Starting at the line that holds "TP1: none -> test point (N_13)" and stopping at the line that holds "R3: 39k (0V, N_5) -> 39k (+9V, N_5)", restate the records below word for word, with both of those lines included.

GIVEN INFORMATION Block Start

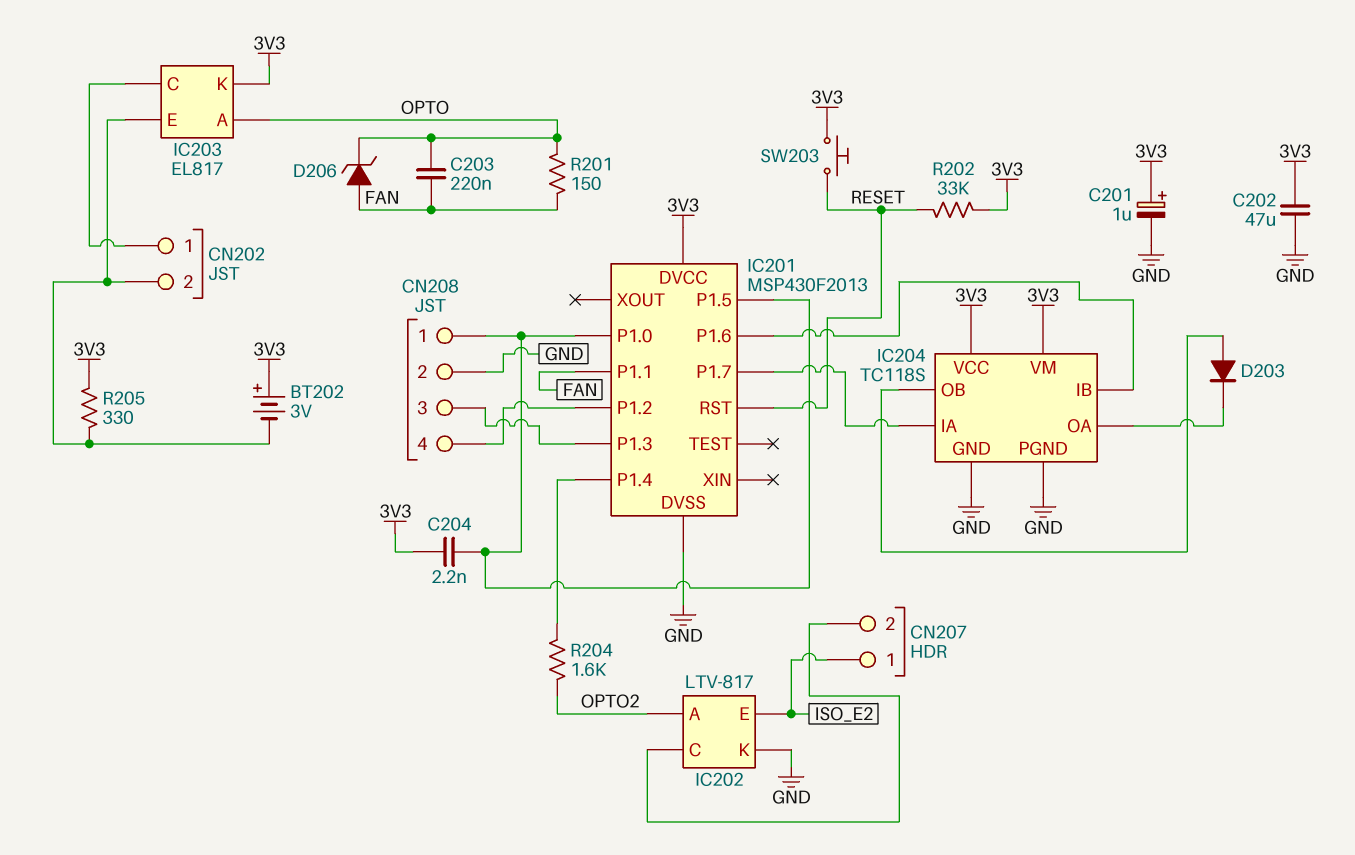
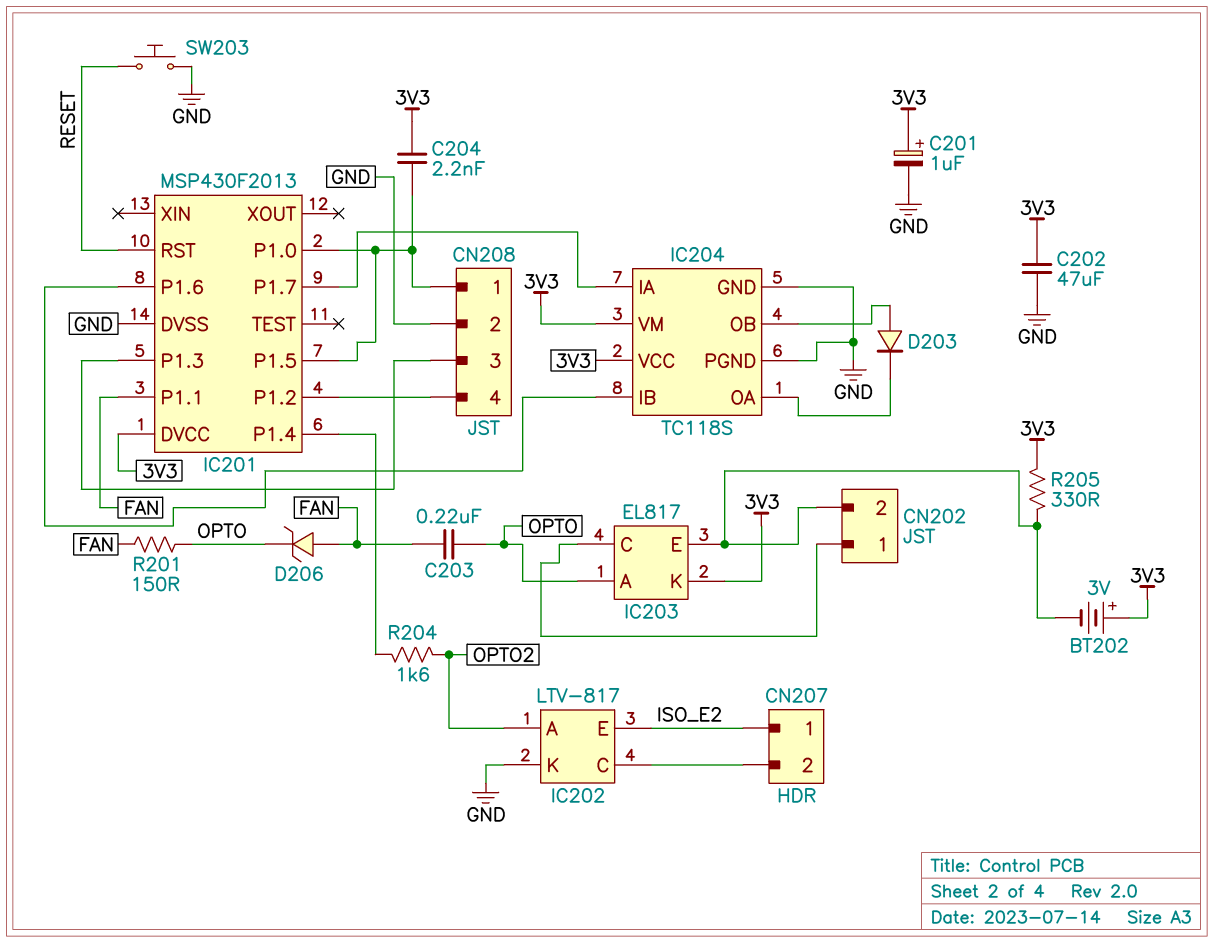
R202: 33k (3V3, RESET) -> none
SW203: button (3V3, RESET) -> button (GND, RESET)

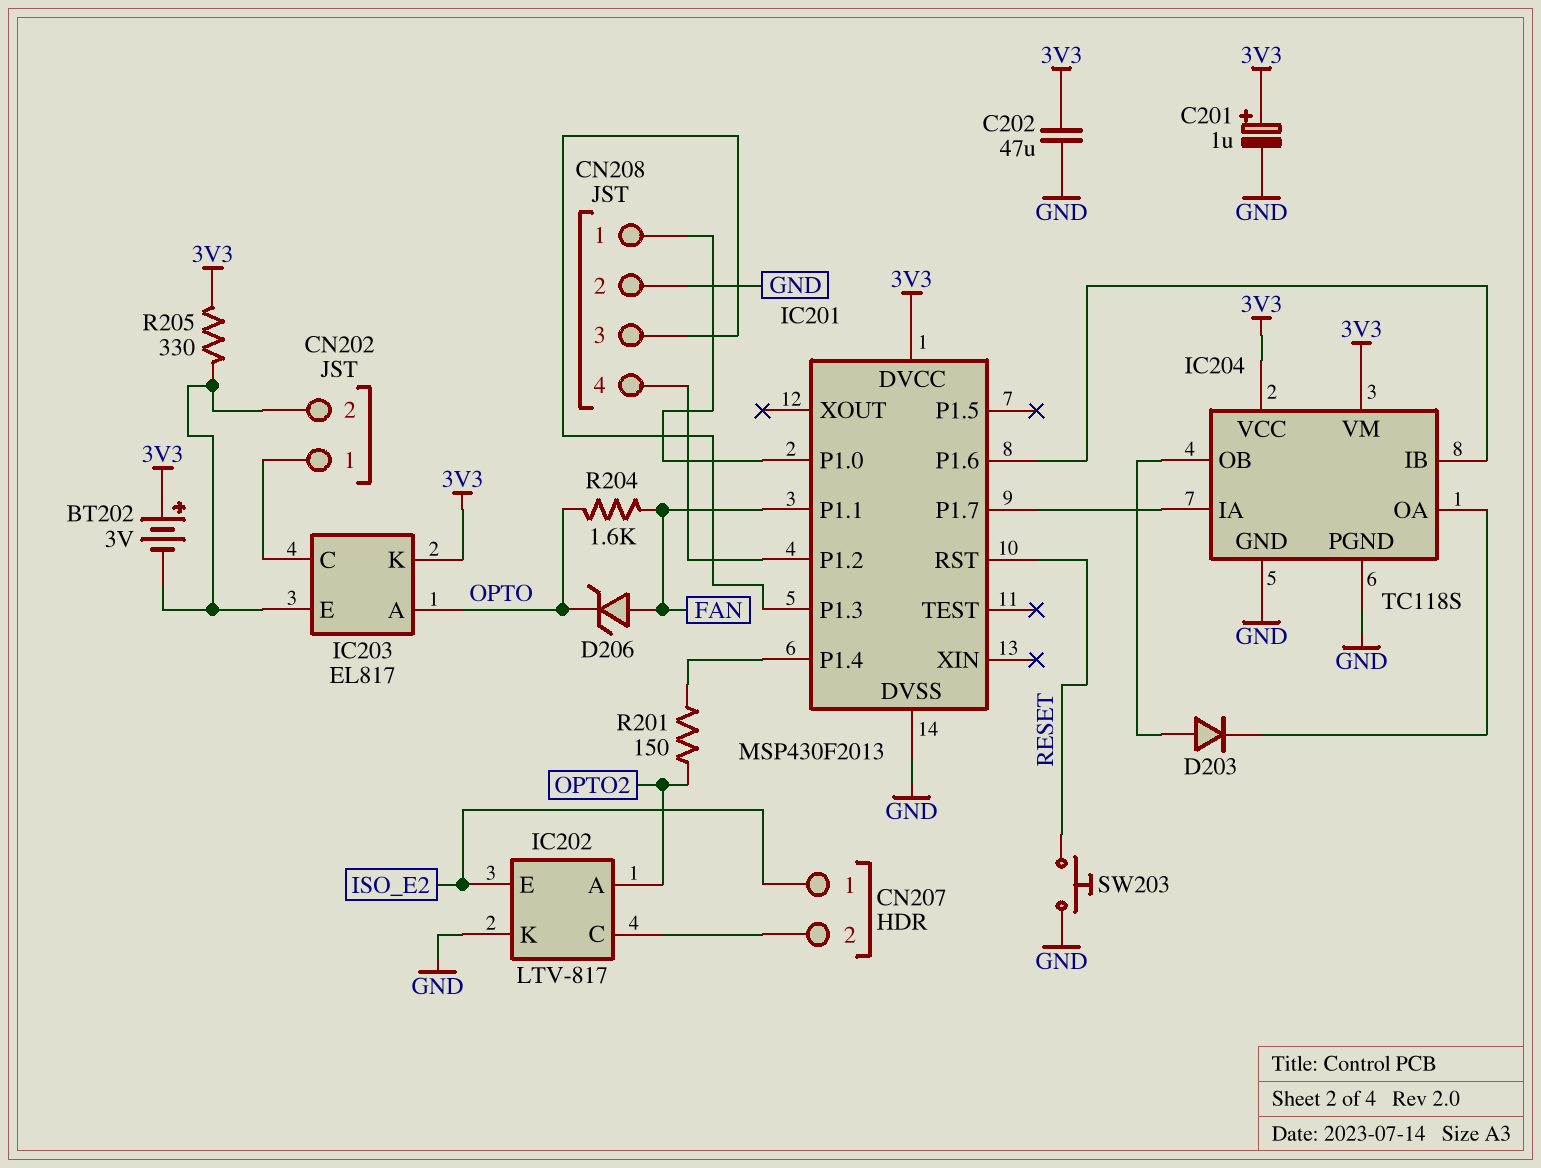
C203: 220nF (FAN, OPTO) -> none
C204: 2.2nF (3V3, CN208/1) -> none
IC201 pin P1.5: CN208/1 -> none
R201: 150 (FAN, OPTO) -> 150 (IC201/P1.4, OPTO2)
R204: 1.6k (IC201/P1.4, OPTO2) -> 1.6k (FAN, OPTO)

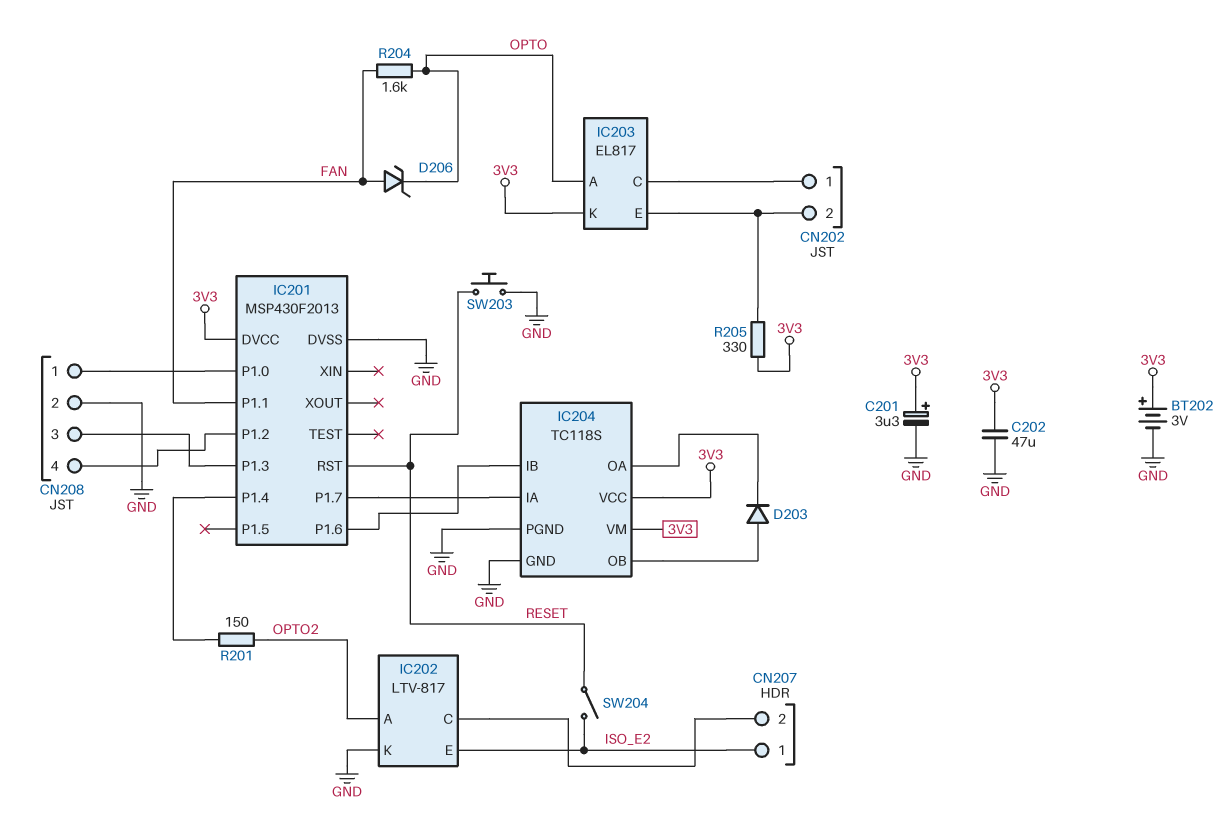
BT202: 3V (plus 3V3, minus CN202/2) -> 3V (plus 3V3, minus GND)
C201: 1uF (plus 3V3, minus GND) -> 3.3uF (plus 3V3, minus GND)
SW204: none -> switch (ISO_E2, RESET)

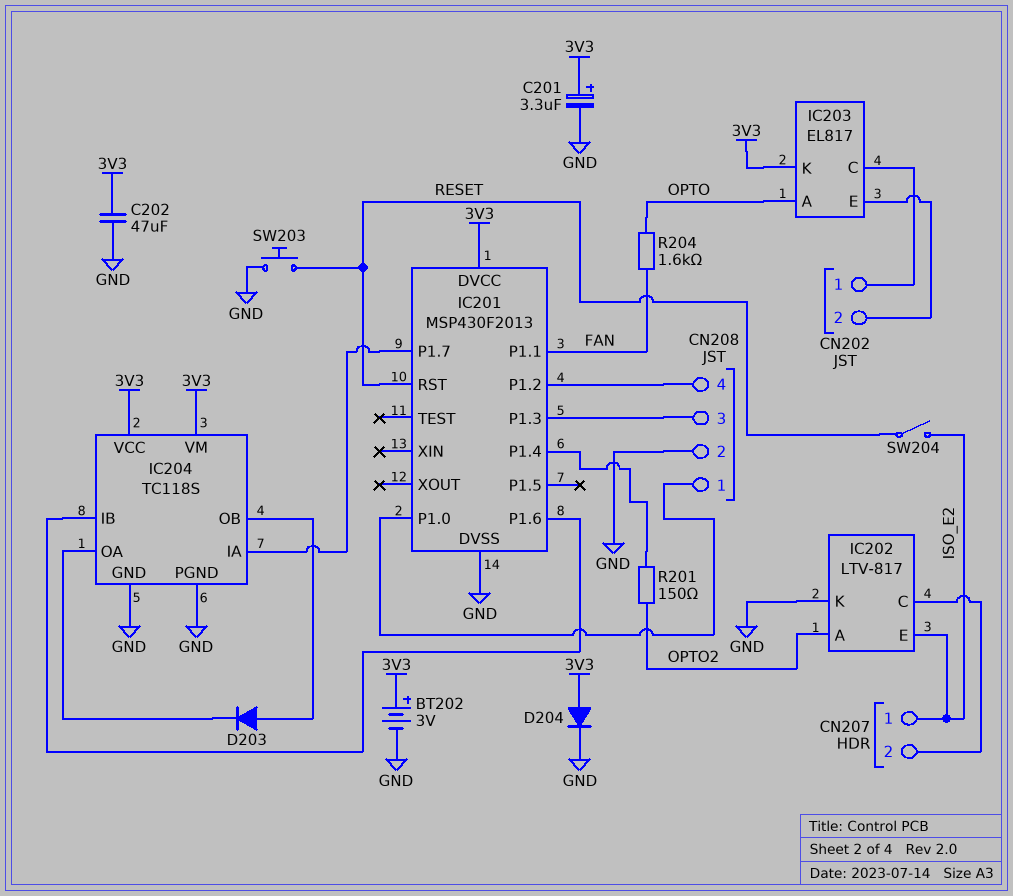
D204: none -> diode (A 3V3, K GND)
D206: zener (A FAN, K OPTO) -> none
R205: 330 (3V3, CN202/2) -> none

GIVEN INFORMATION Block End
GIVEN INFORMATION Block Start

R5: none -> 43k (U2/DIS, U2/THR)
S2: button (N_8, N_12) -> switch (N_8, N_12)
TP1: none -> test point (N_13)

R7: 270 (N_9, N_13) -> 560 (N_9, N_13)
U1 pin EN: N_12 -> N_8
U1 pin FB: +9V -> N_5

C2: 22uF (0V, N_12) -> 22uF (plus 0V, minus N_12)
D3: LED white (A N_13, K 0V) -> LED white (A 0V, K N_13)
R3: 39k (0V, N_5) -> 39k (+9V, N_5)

GIVEN INFORMATION Block End

TASK SOLUTION
TP1: none -> test point (N_13)

R7: 270 (N_9, N_13) -> 560 (N_9, N_13)
U1 pin EN: N_12 -> N_8
U1 pin FB: +9V -> N_5

C2: 22uF (0V, N_12) -> 22uF (plus 0V, minus N_12)
D3: LED white (A N_13, K 0V) -> LED white (A 0V, K N_13)
R3: 39k (0V, N_5) -> 39k (+9V, N_5)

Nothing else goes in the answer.